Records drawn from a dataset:
-- Opening Marker --
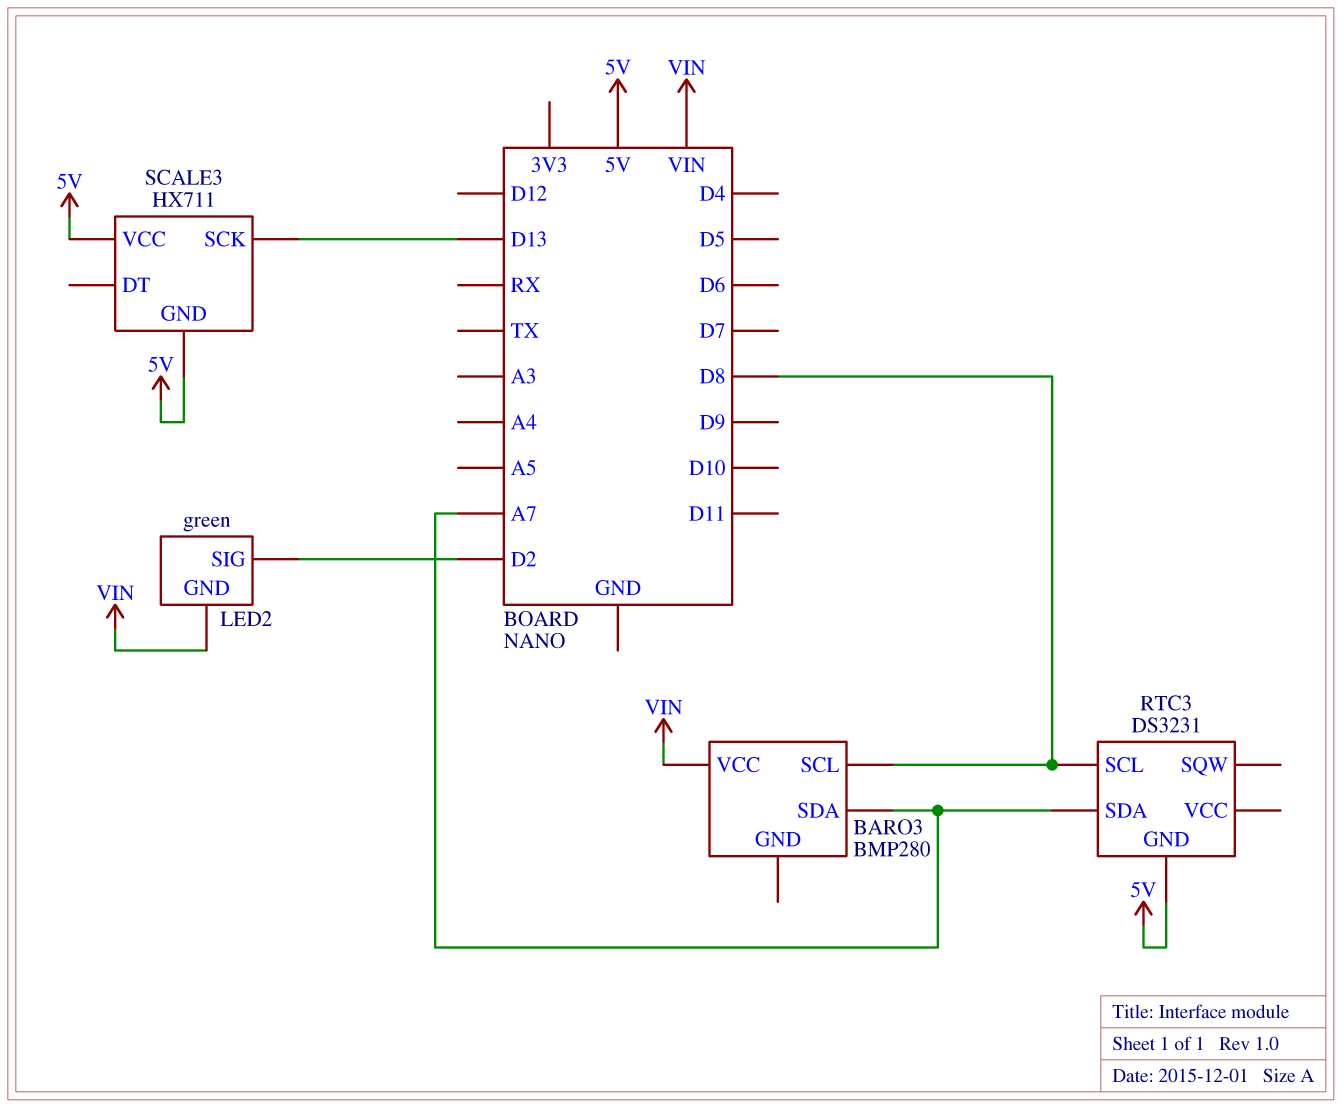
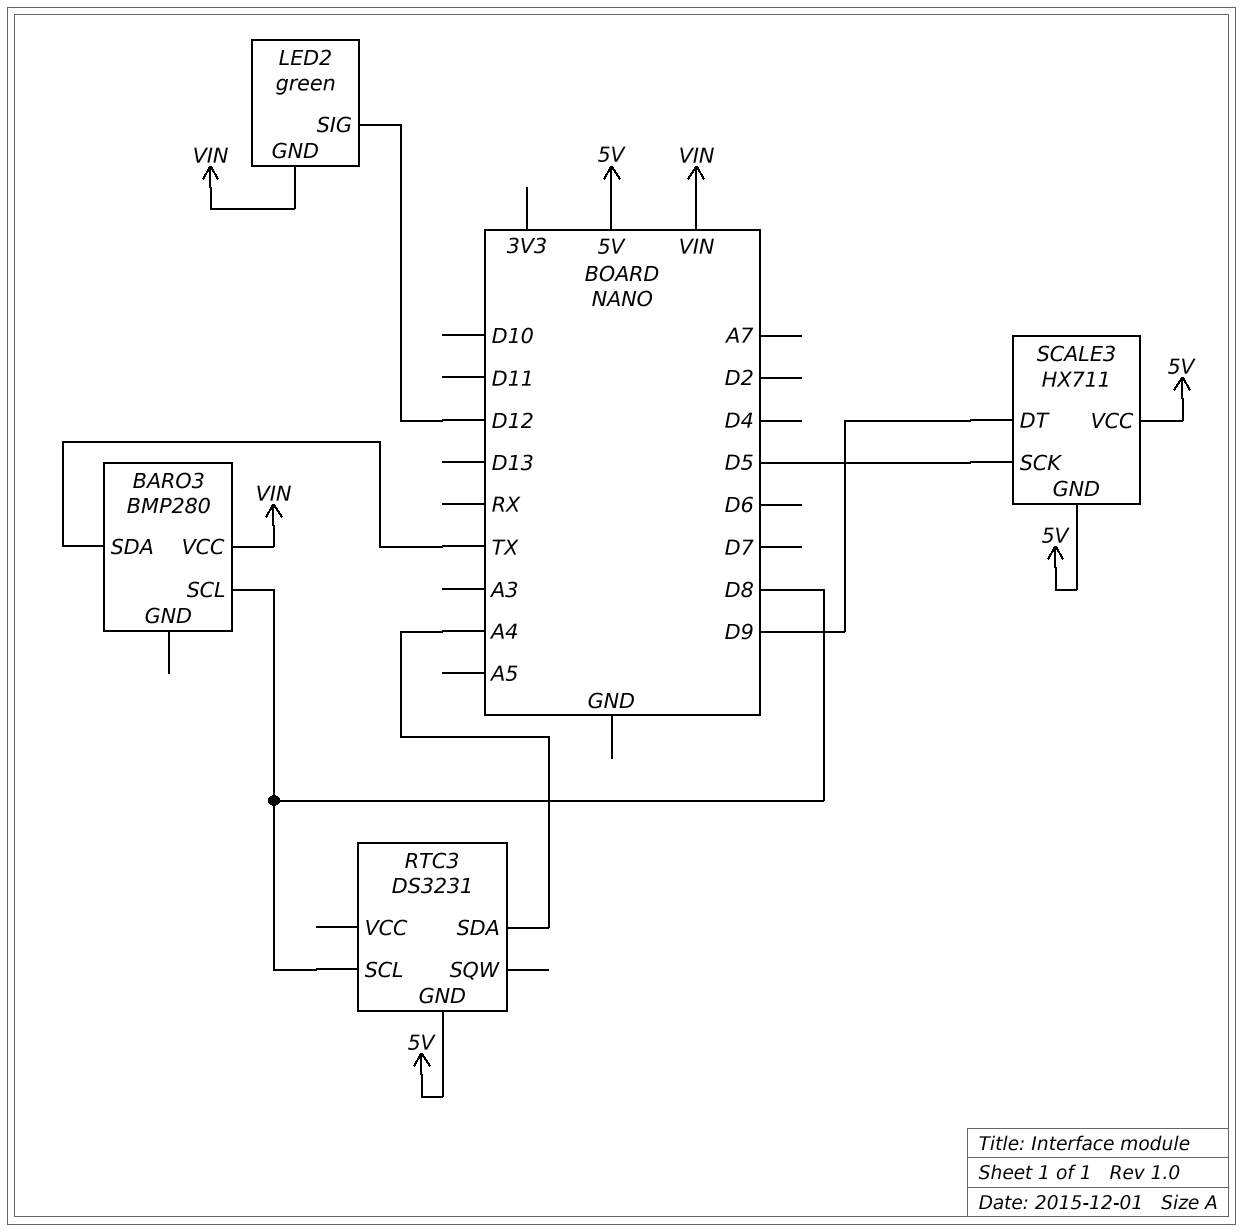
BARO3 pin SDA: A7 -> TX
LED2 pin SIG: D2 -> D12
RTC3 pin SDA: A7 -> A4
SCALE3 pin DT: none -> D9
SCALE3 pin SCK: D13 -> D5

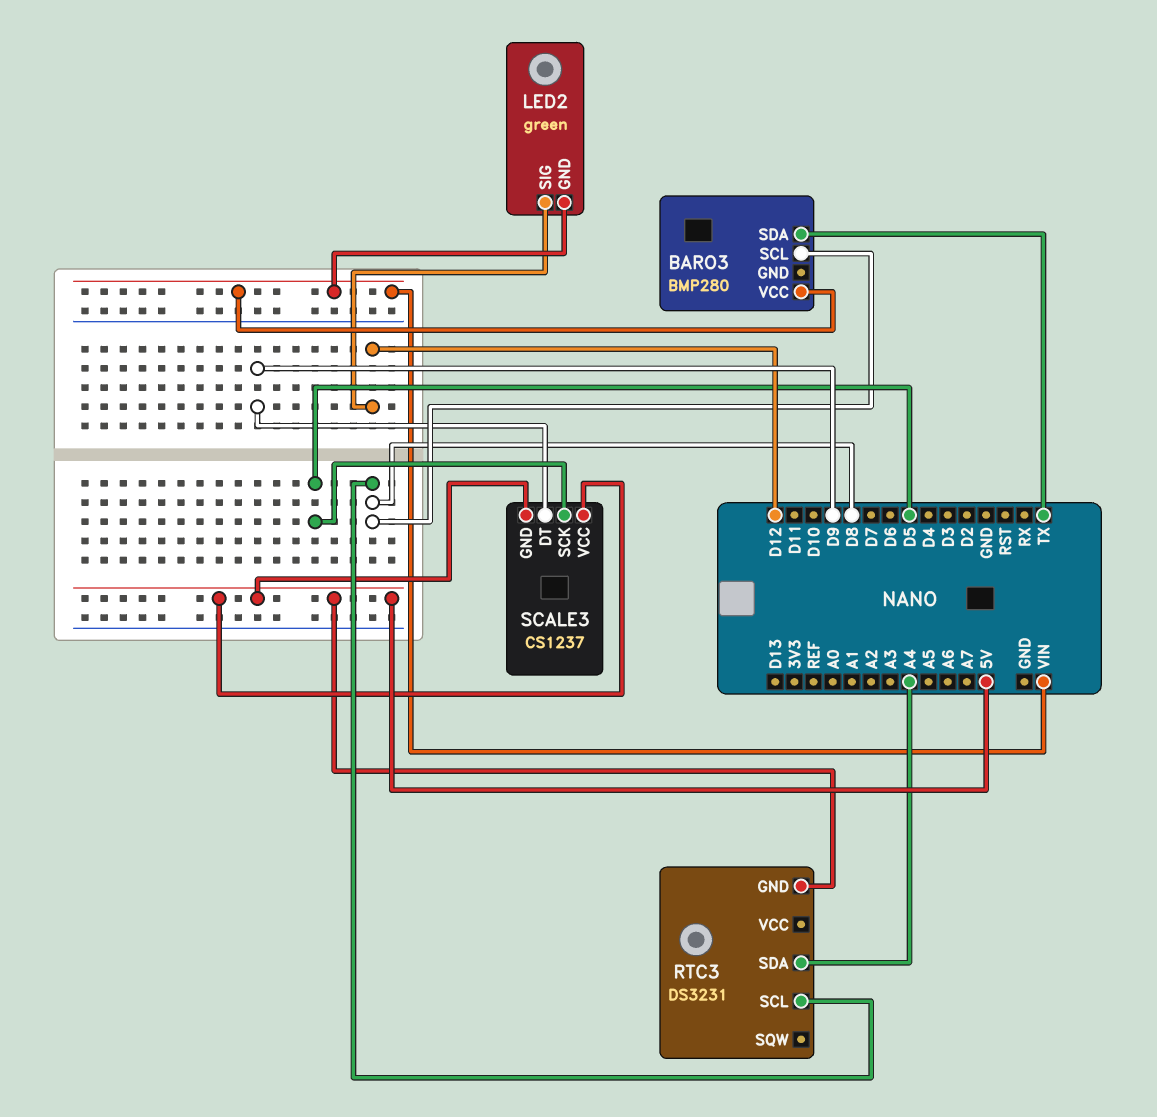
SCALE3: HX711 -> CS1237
-- Closing Marker --
### TASK PROMPT
Please give again only the lines from the one containing "RTC3 pin SDA: A7 -> A4" through the last line of the entries above, exactly as they stand and without pictures.

### ANSWER TO THE PROBLEM
RTC3 pin SDA: A7 -> A4
SCALE3 pin DT: none -> D9
SCALE3 pin SCK: D13 -> D5

SCALE3: HX711 -> CS1237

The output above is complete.